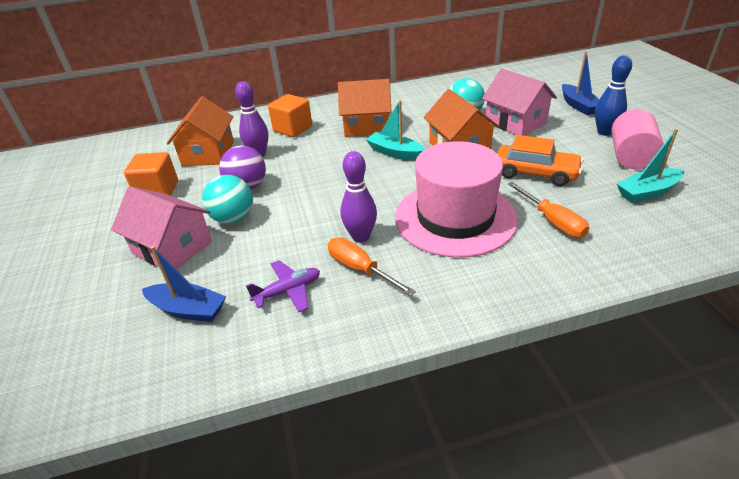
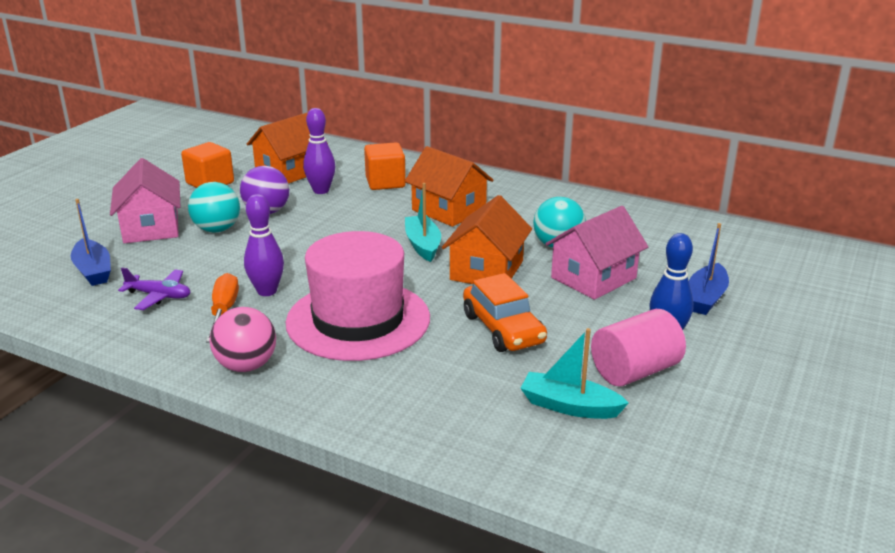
camera: 40 degrees right, 10 degrees down
pink house [482,69,557,136] -> pink house turned 45 degrees clockwise [545,206,648,300]
orange screwdriver [508,182,589,238] -> none
none -> pink ball [209,307,276,372]

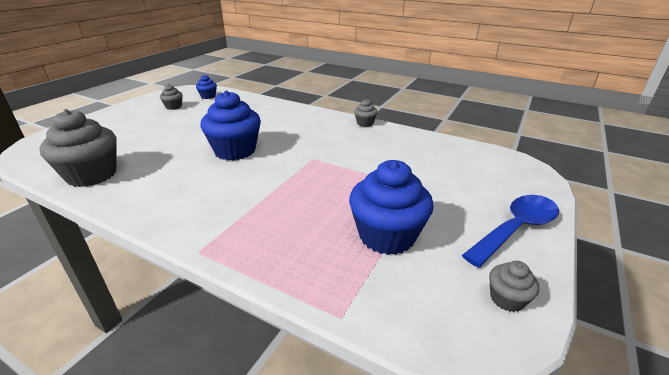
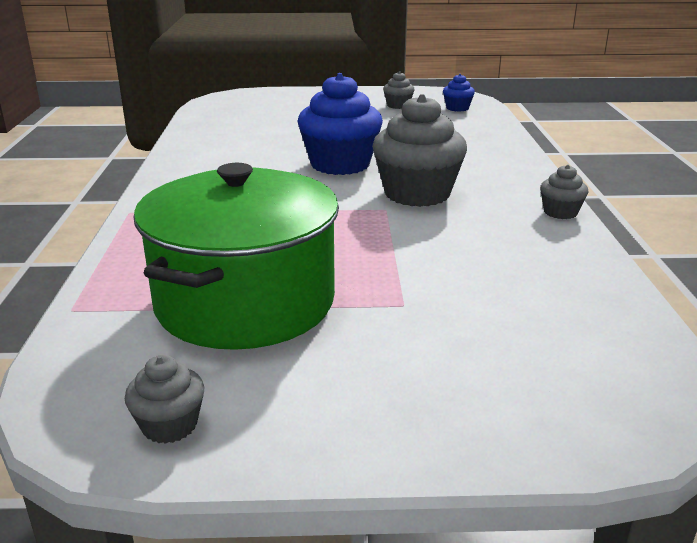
camera: 60 degrees right, 5 degrees down
grey cupcake [39,109,117,187] -> grey cupcake moved to [372,94,467,207]
blue cupcake [349,160,434,255] -> green pot [133,163,339,350]
blue spoon [462,195,559,267] -> none

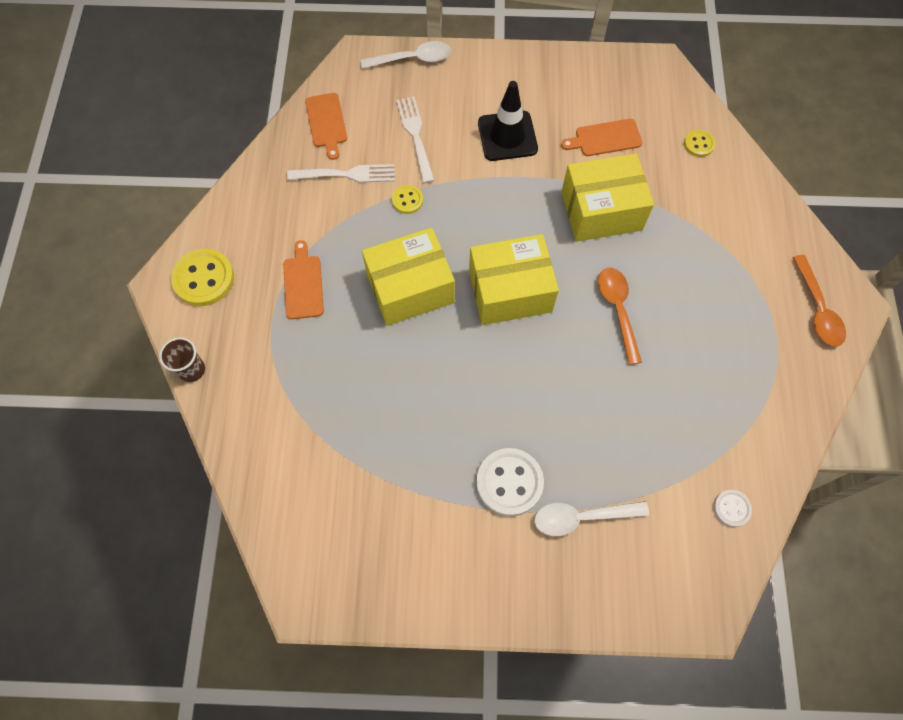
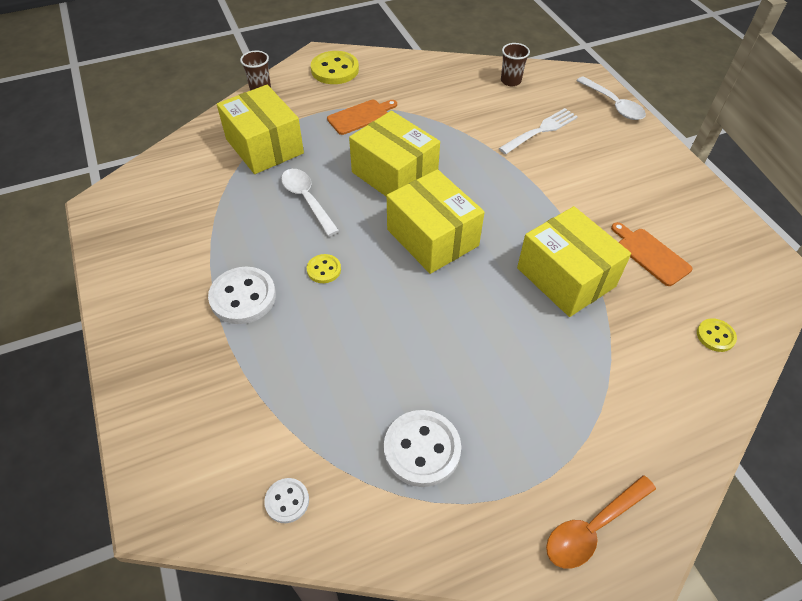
camera: 65 degrees right, 15 degrees down
white fork [287,164,395,183] -> none
orange cutting board [305,93,347,160] -> brown cup [501,43,530,86]
yellow button [392,185,423,214] -> yellow button moved to [307,254,341,283]
black traffic cone [478,81,538,161] -> none
white spoon [534,501,649,536] -> white spoon moved to [281,169,339,236]
orange spoon [598,268,642,365] -> none
none -> yellow box [217,85,304,174]
none -> white button [384,410,461,487]

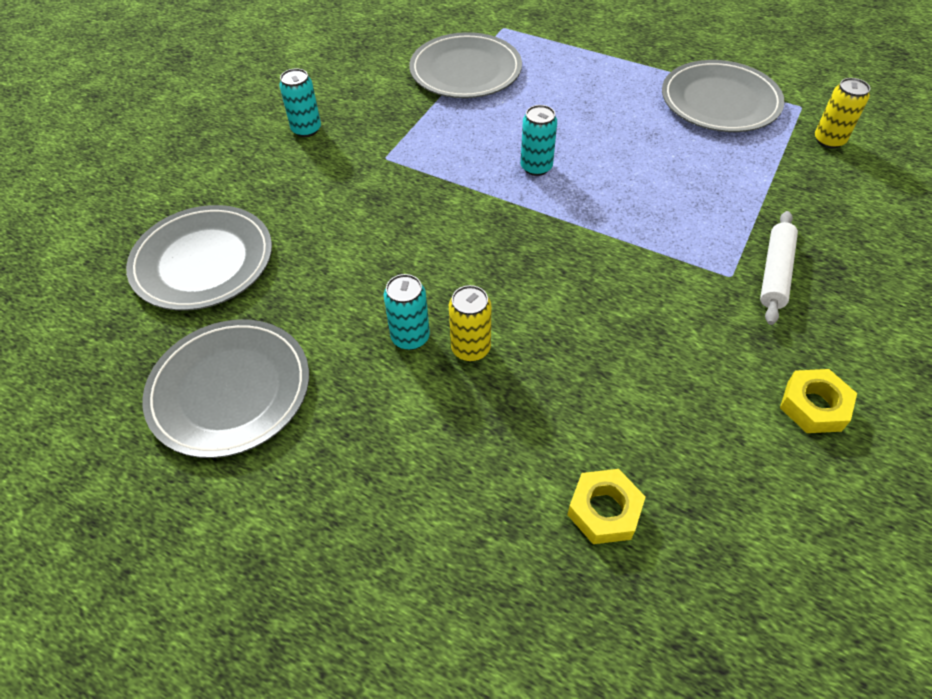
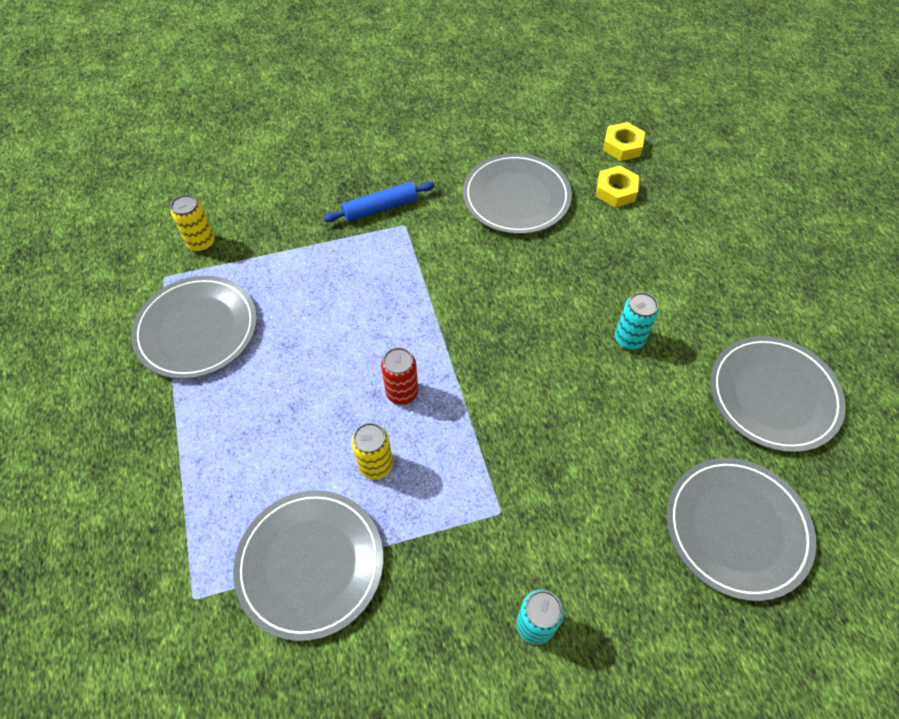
camera: 135 degrees left, 5 degrees up
yellow can [449,285,492,361] -> yellow can moved to [351,423,393,480]
turquoise can [521,105,557,176] -> red can [381,347,418,405]
white rolling pin [760,211,798,325] -> blue rolling pin [323,182,434,222]
yellow nut [780,369,857,433] -> yellow nut moved to [603,122,645,161]
none -> grey plate [463,153,572,234]

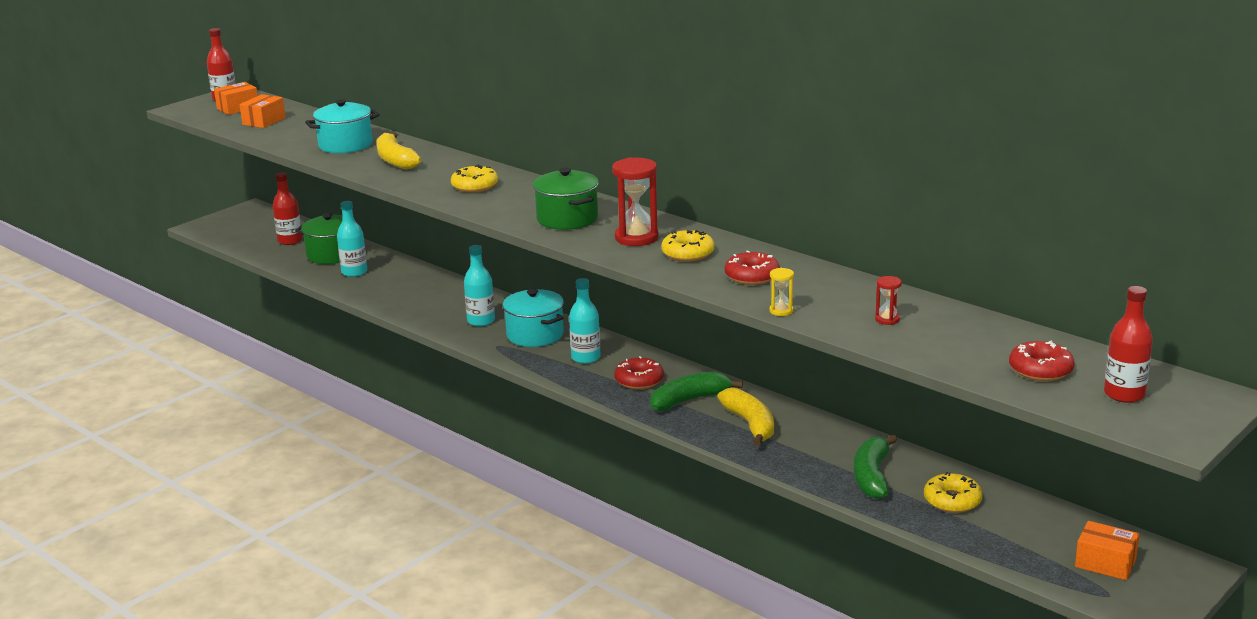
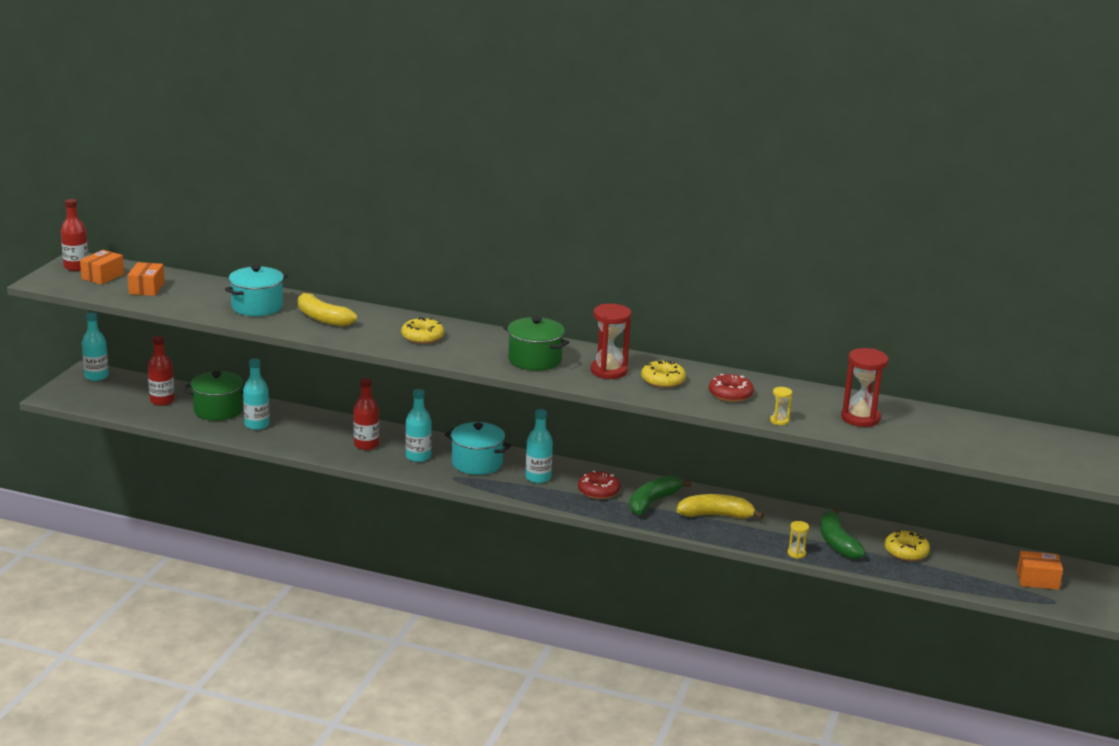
camera: 25 degrees left, 0 degrees up
yellow banana [717,388,774,446] -> yellow banana turned 45 degrees counterclockwise [676,494,764,519]
red hourglass [875,276,902,325] -> red hourglass [841,348,889,427], size x2.05
red donut [1009,341,1075,381] -> none
red bottle [1104,286,1153,403] -> red bottle moved to [353,378,379,450]
none -> turquoise bottle [82,312,109,381]
none -> yellow hourglass [787,521,809,559]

━━━━

Requirement:
Starting at the line that contains "yellow button [392,185,423,214]", reproduce each line exactly through the end of the entries above, leaving every picture out.

Answer area:
yellow button [392,185,423,214] -> yellow button moved to [307,254,341,283]
black traffic cone [478,81,538,161] -> none
white spoon [534,501,649,536] -> white spoon moved to [281,169,339,236]
orange spoon [598,268,642,365] -> none
none -> yellow box [217,85,304,174]
none -> white button [384,410,461,487]

camera: 135 degrees left, 5 degrees up
yellow can [449,285,492,361] -> yellow can moved to [351,423,393,480]
turquoise can [521,105,557,176] -> red can [381,347,418,405]
white rolling pin [760,211,798,325] -> blue rolling pin [323,182,434,222]
yellow nut [780,369,857,433] -> yellow nut moved to [603,122,645,161]
none -> grey plate [463,153,572,234]

camera: 25 degrees left, 0 degrees up
yellow banana [717,388,774,446] -> yellow banana turned 45 degrees counterclockwise [676,494,764,519]
red hourglass [875,276,902,325] -> red hourglass [841,348,889,427], size x2.05
red donut [1009,341,1075,381] -> none
red bottle [1104,286,1153,403] -> red bottle moved to [353,378,379,450]
none -> turquoise bottle [82,312,109,381]
none -> yellow hourglass [787,521,809,559]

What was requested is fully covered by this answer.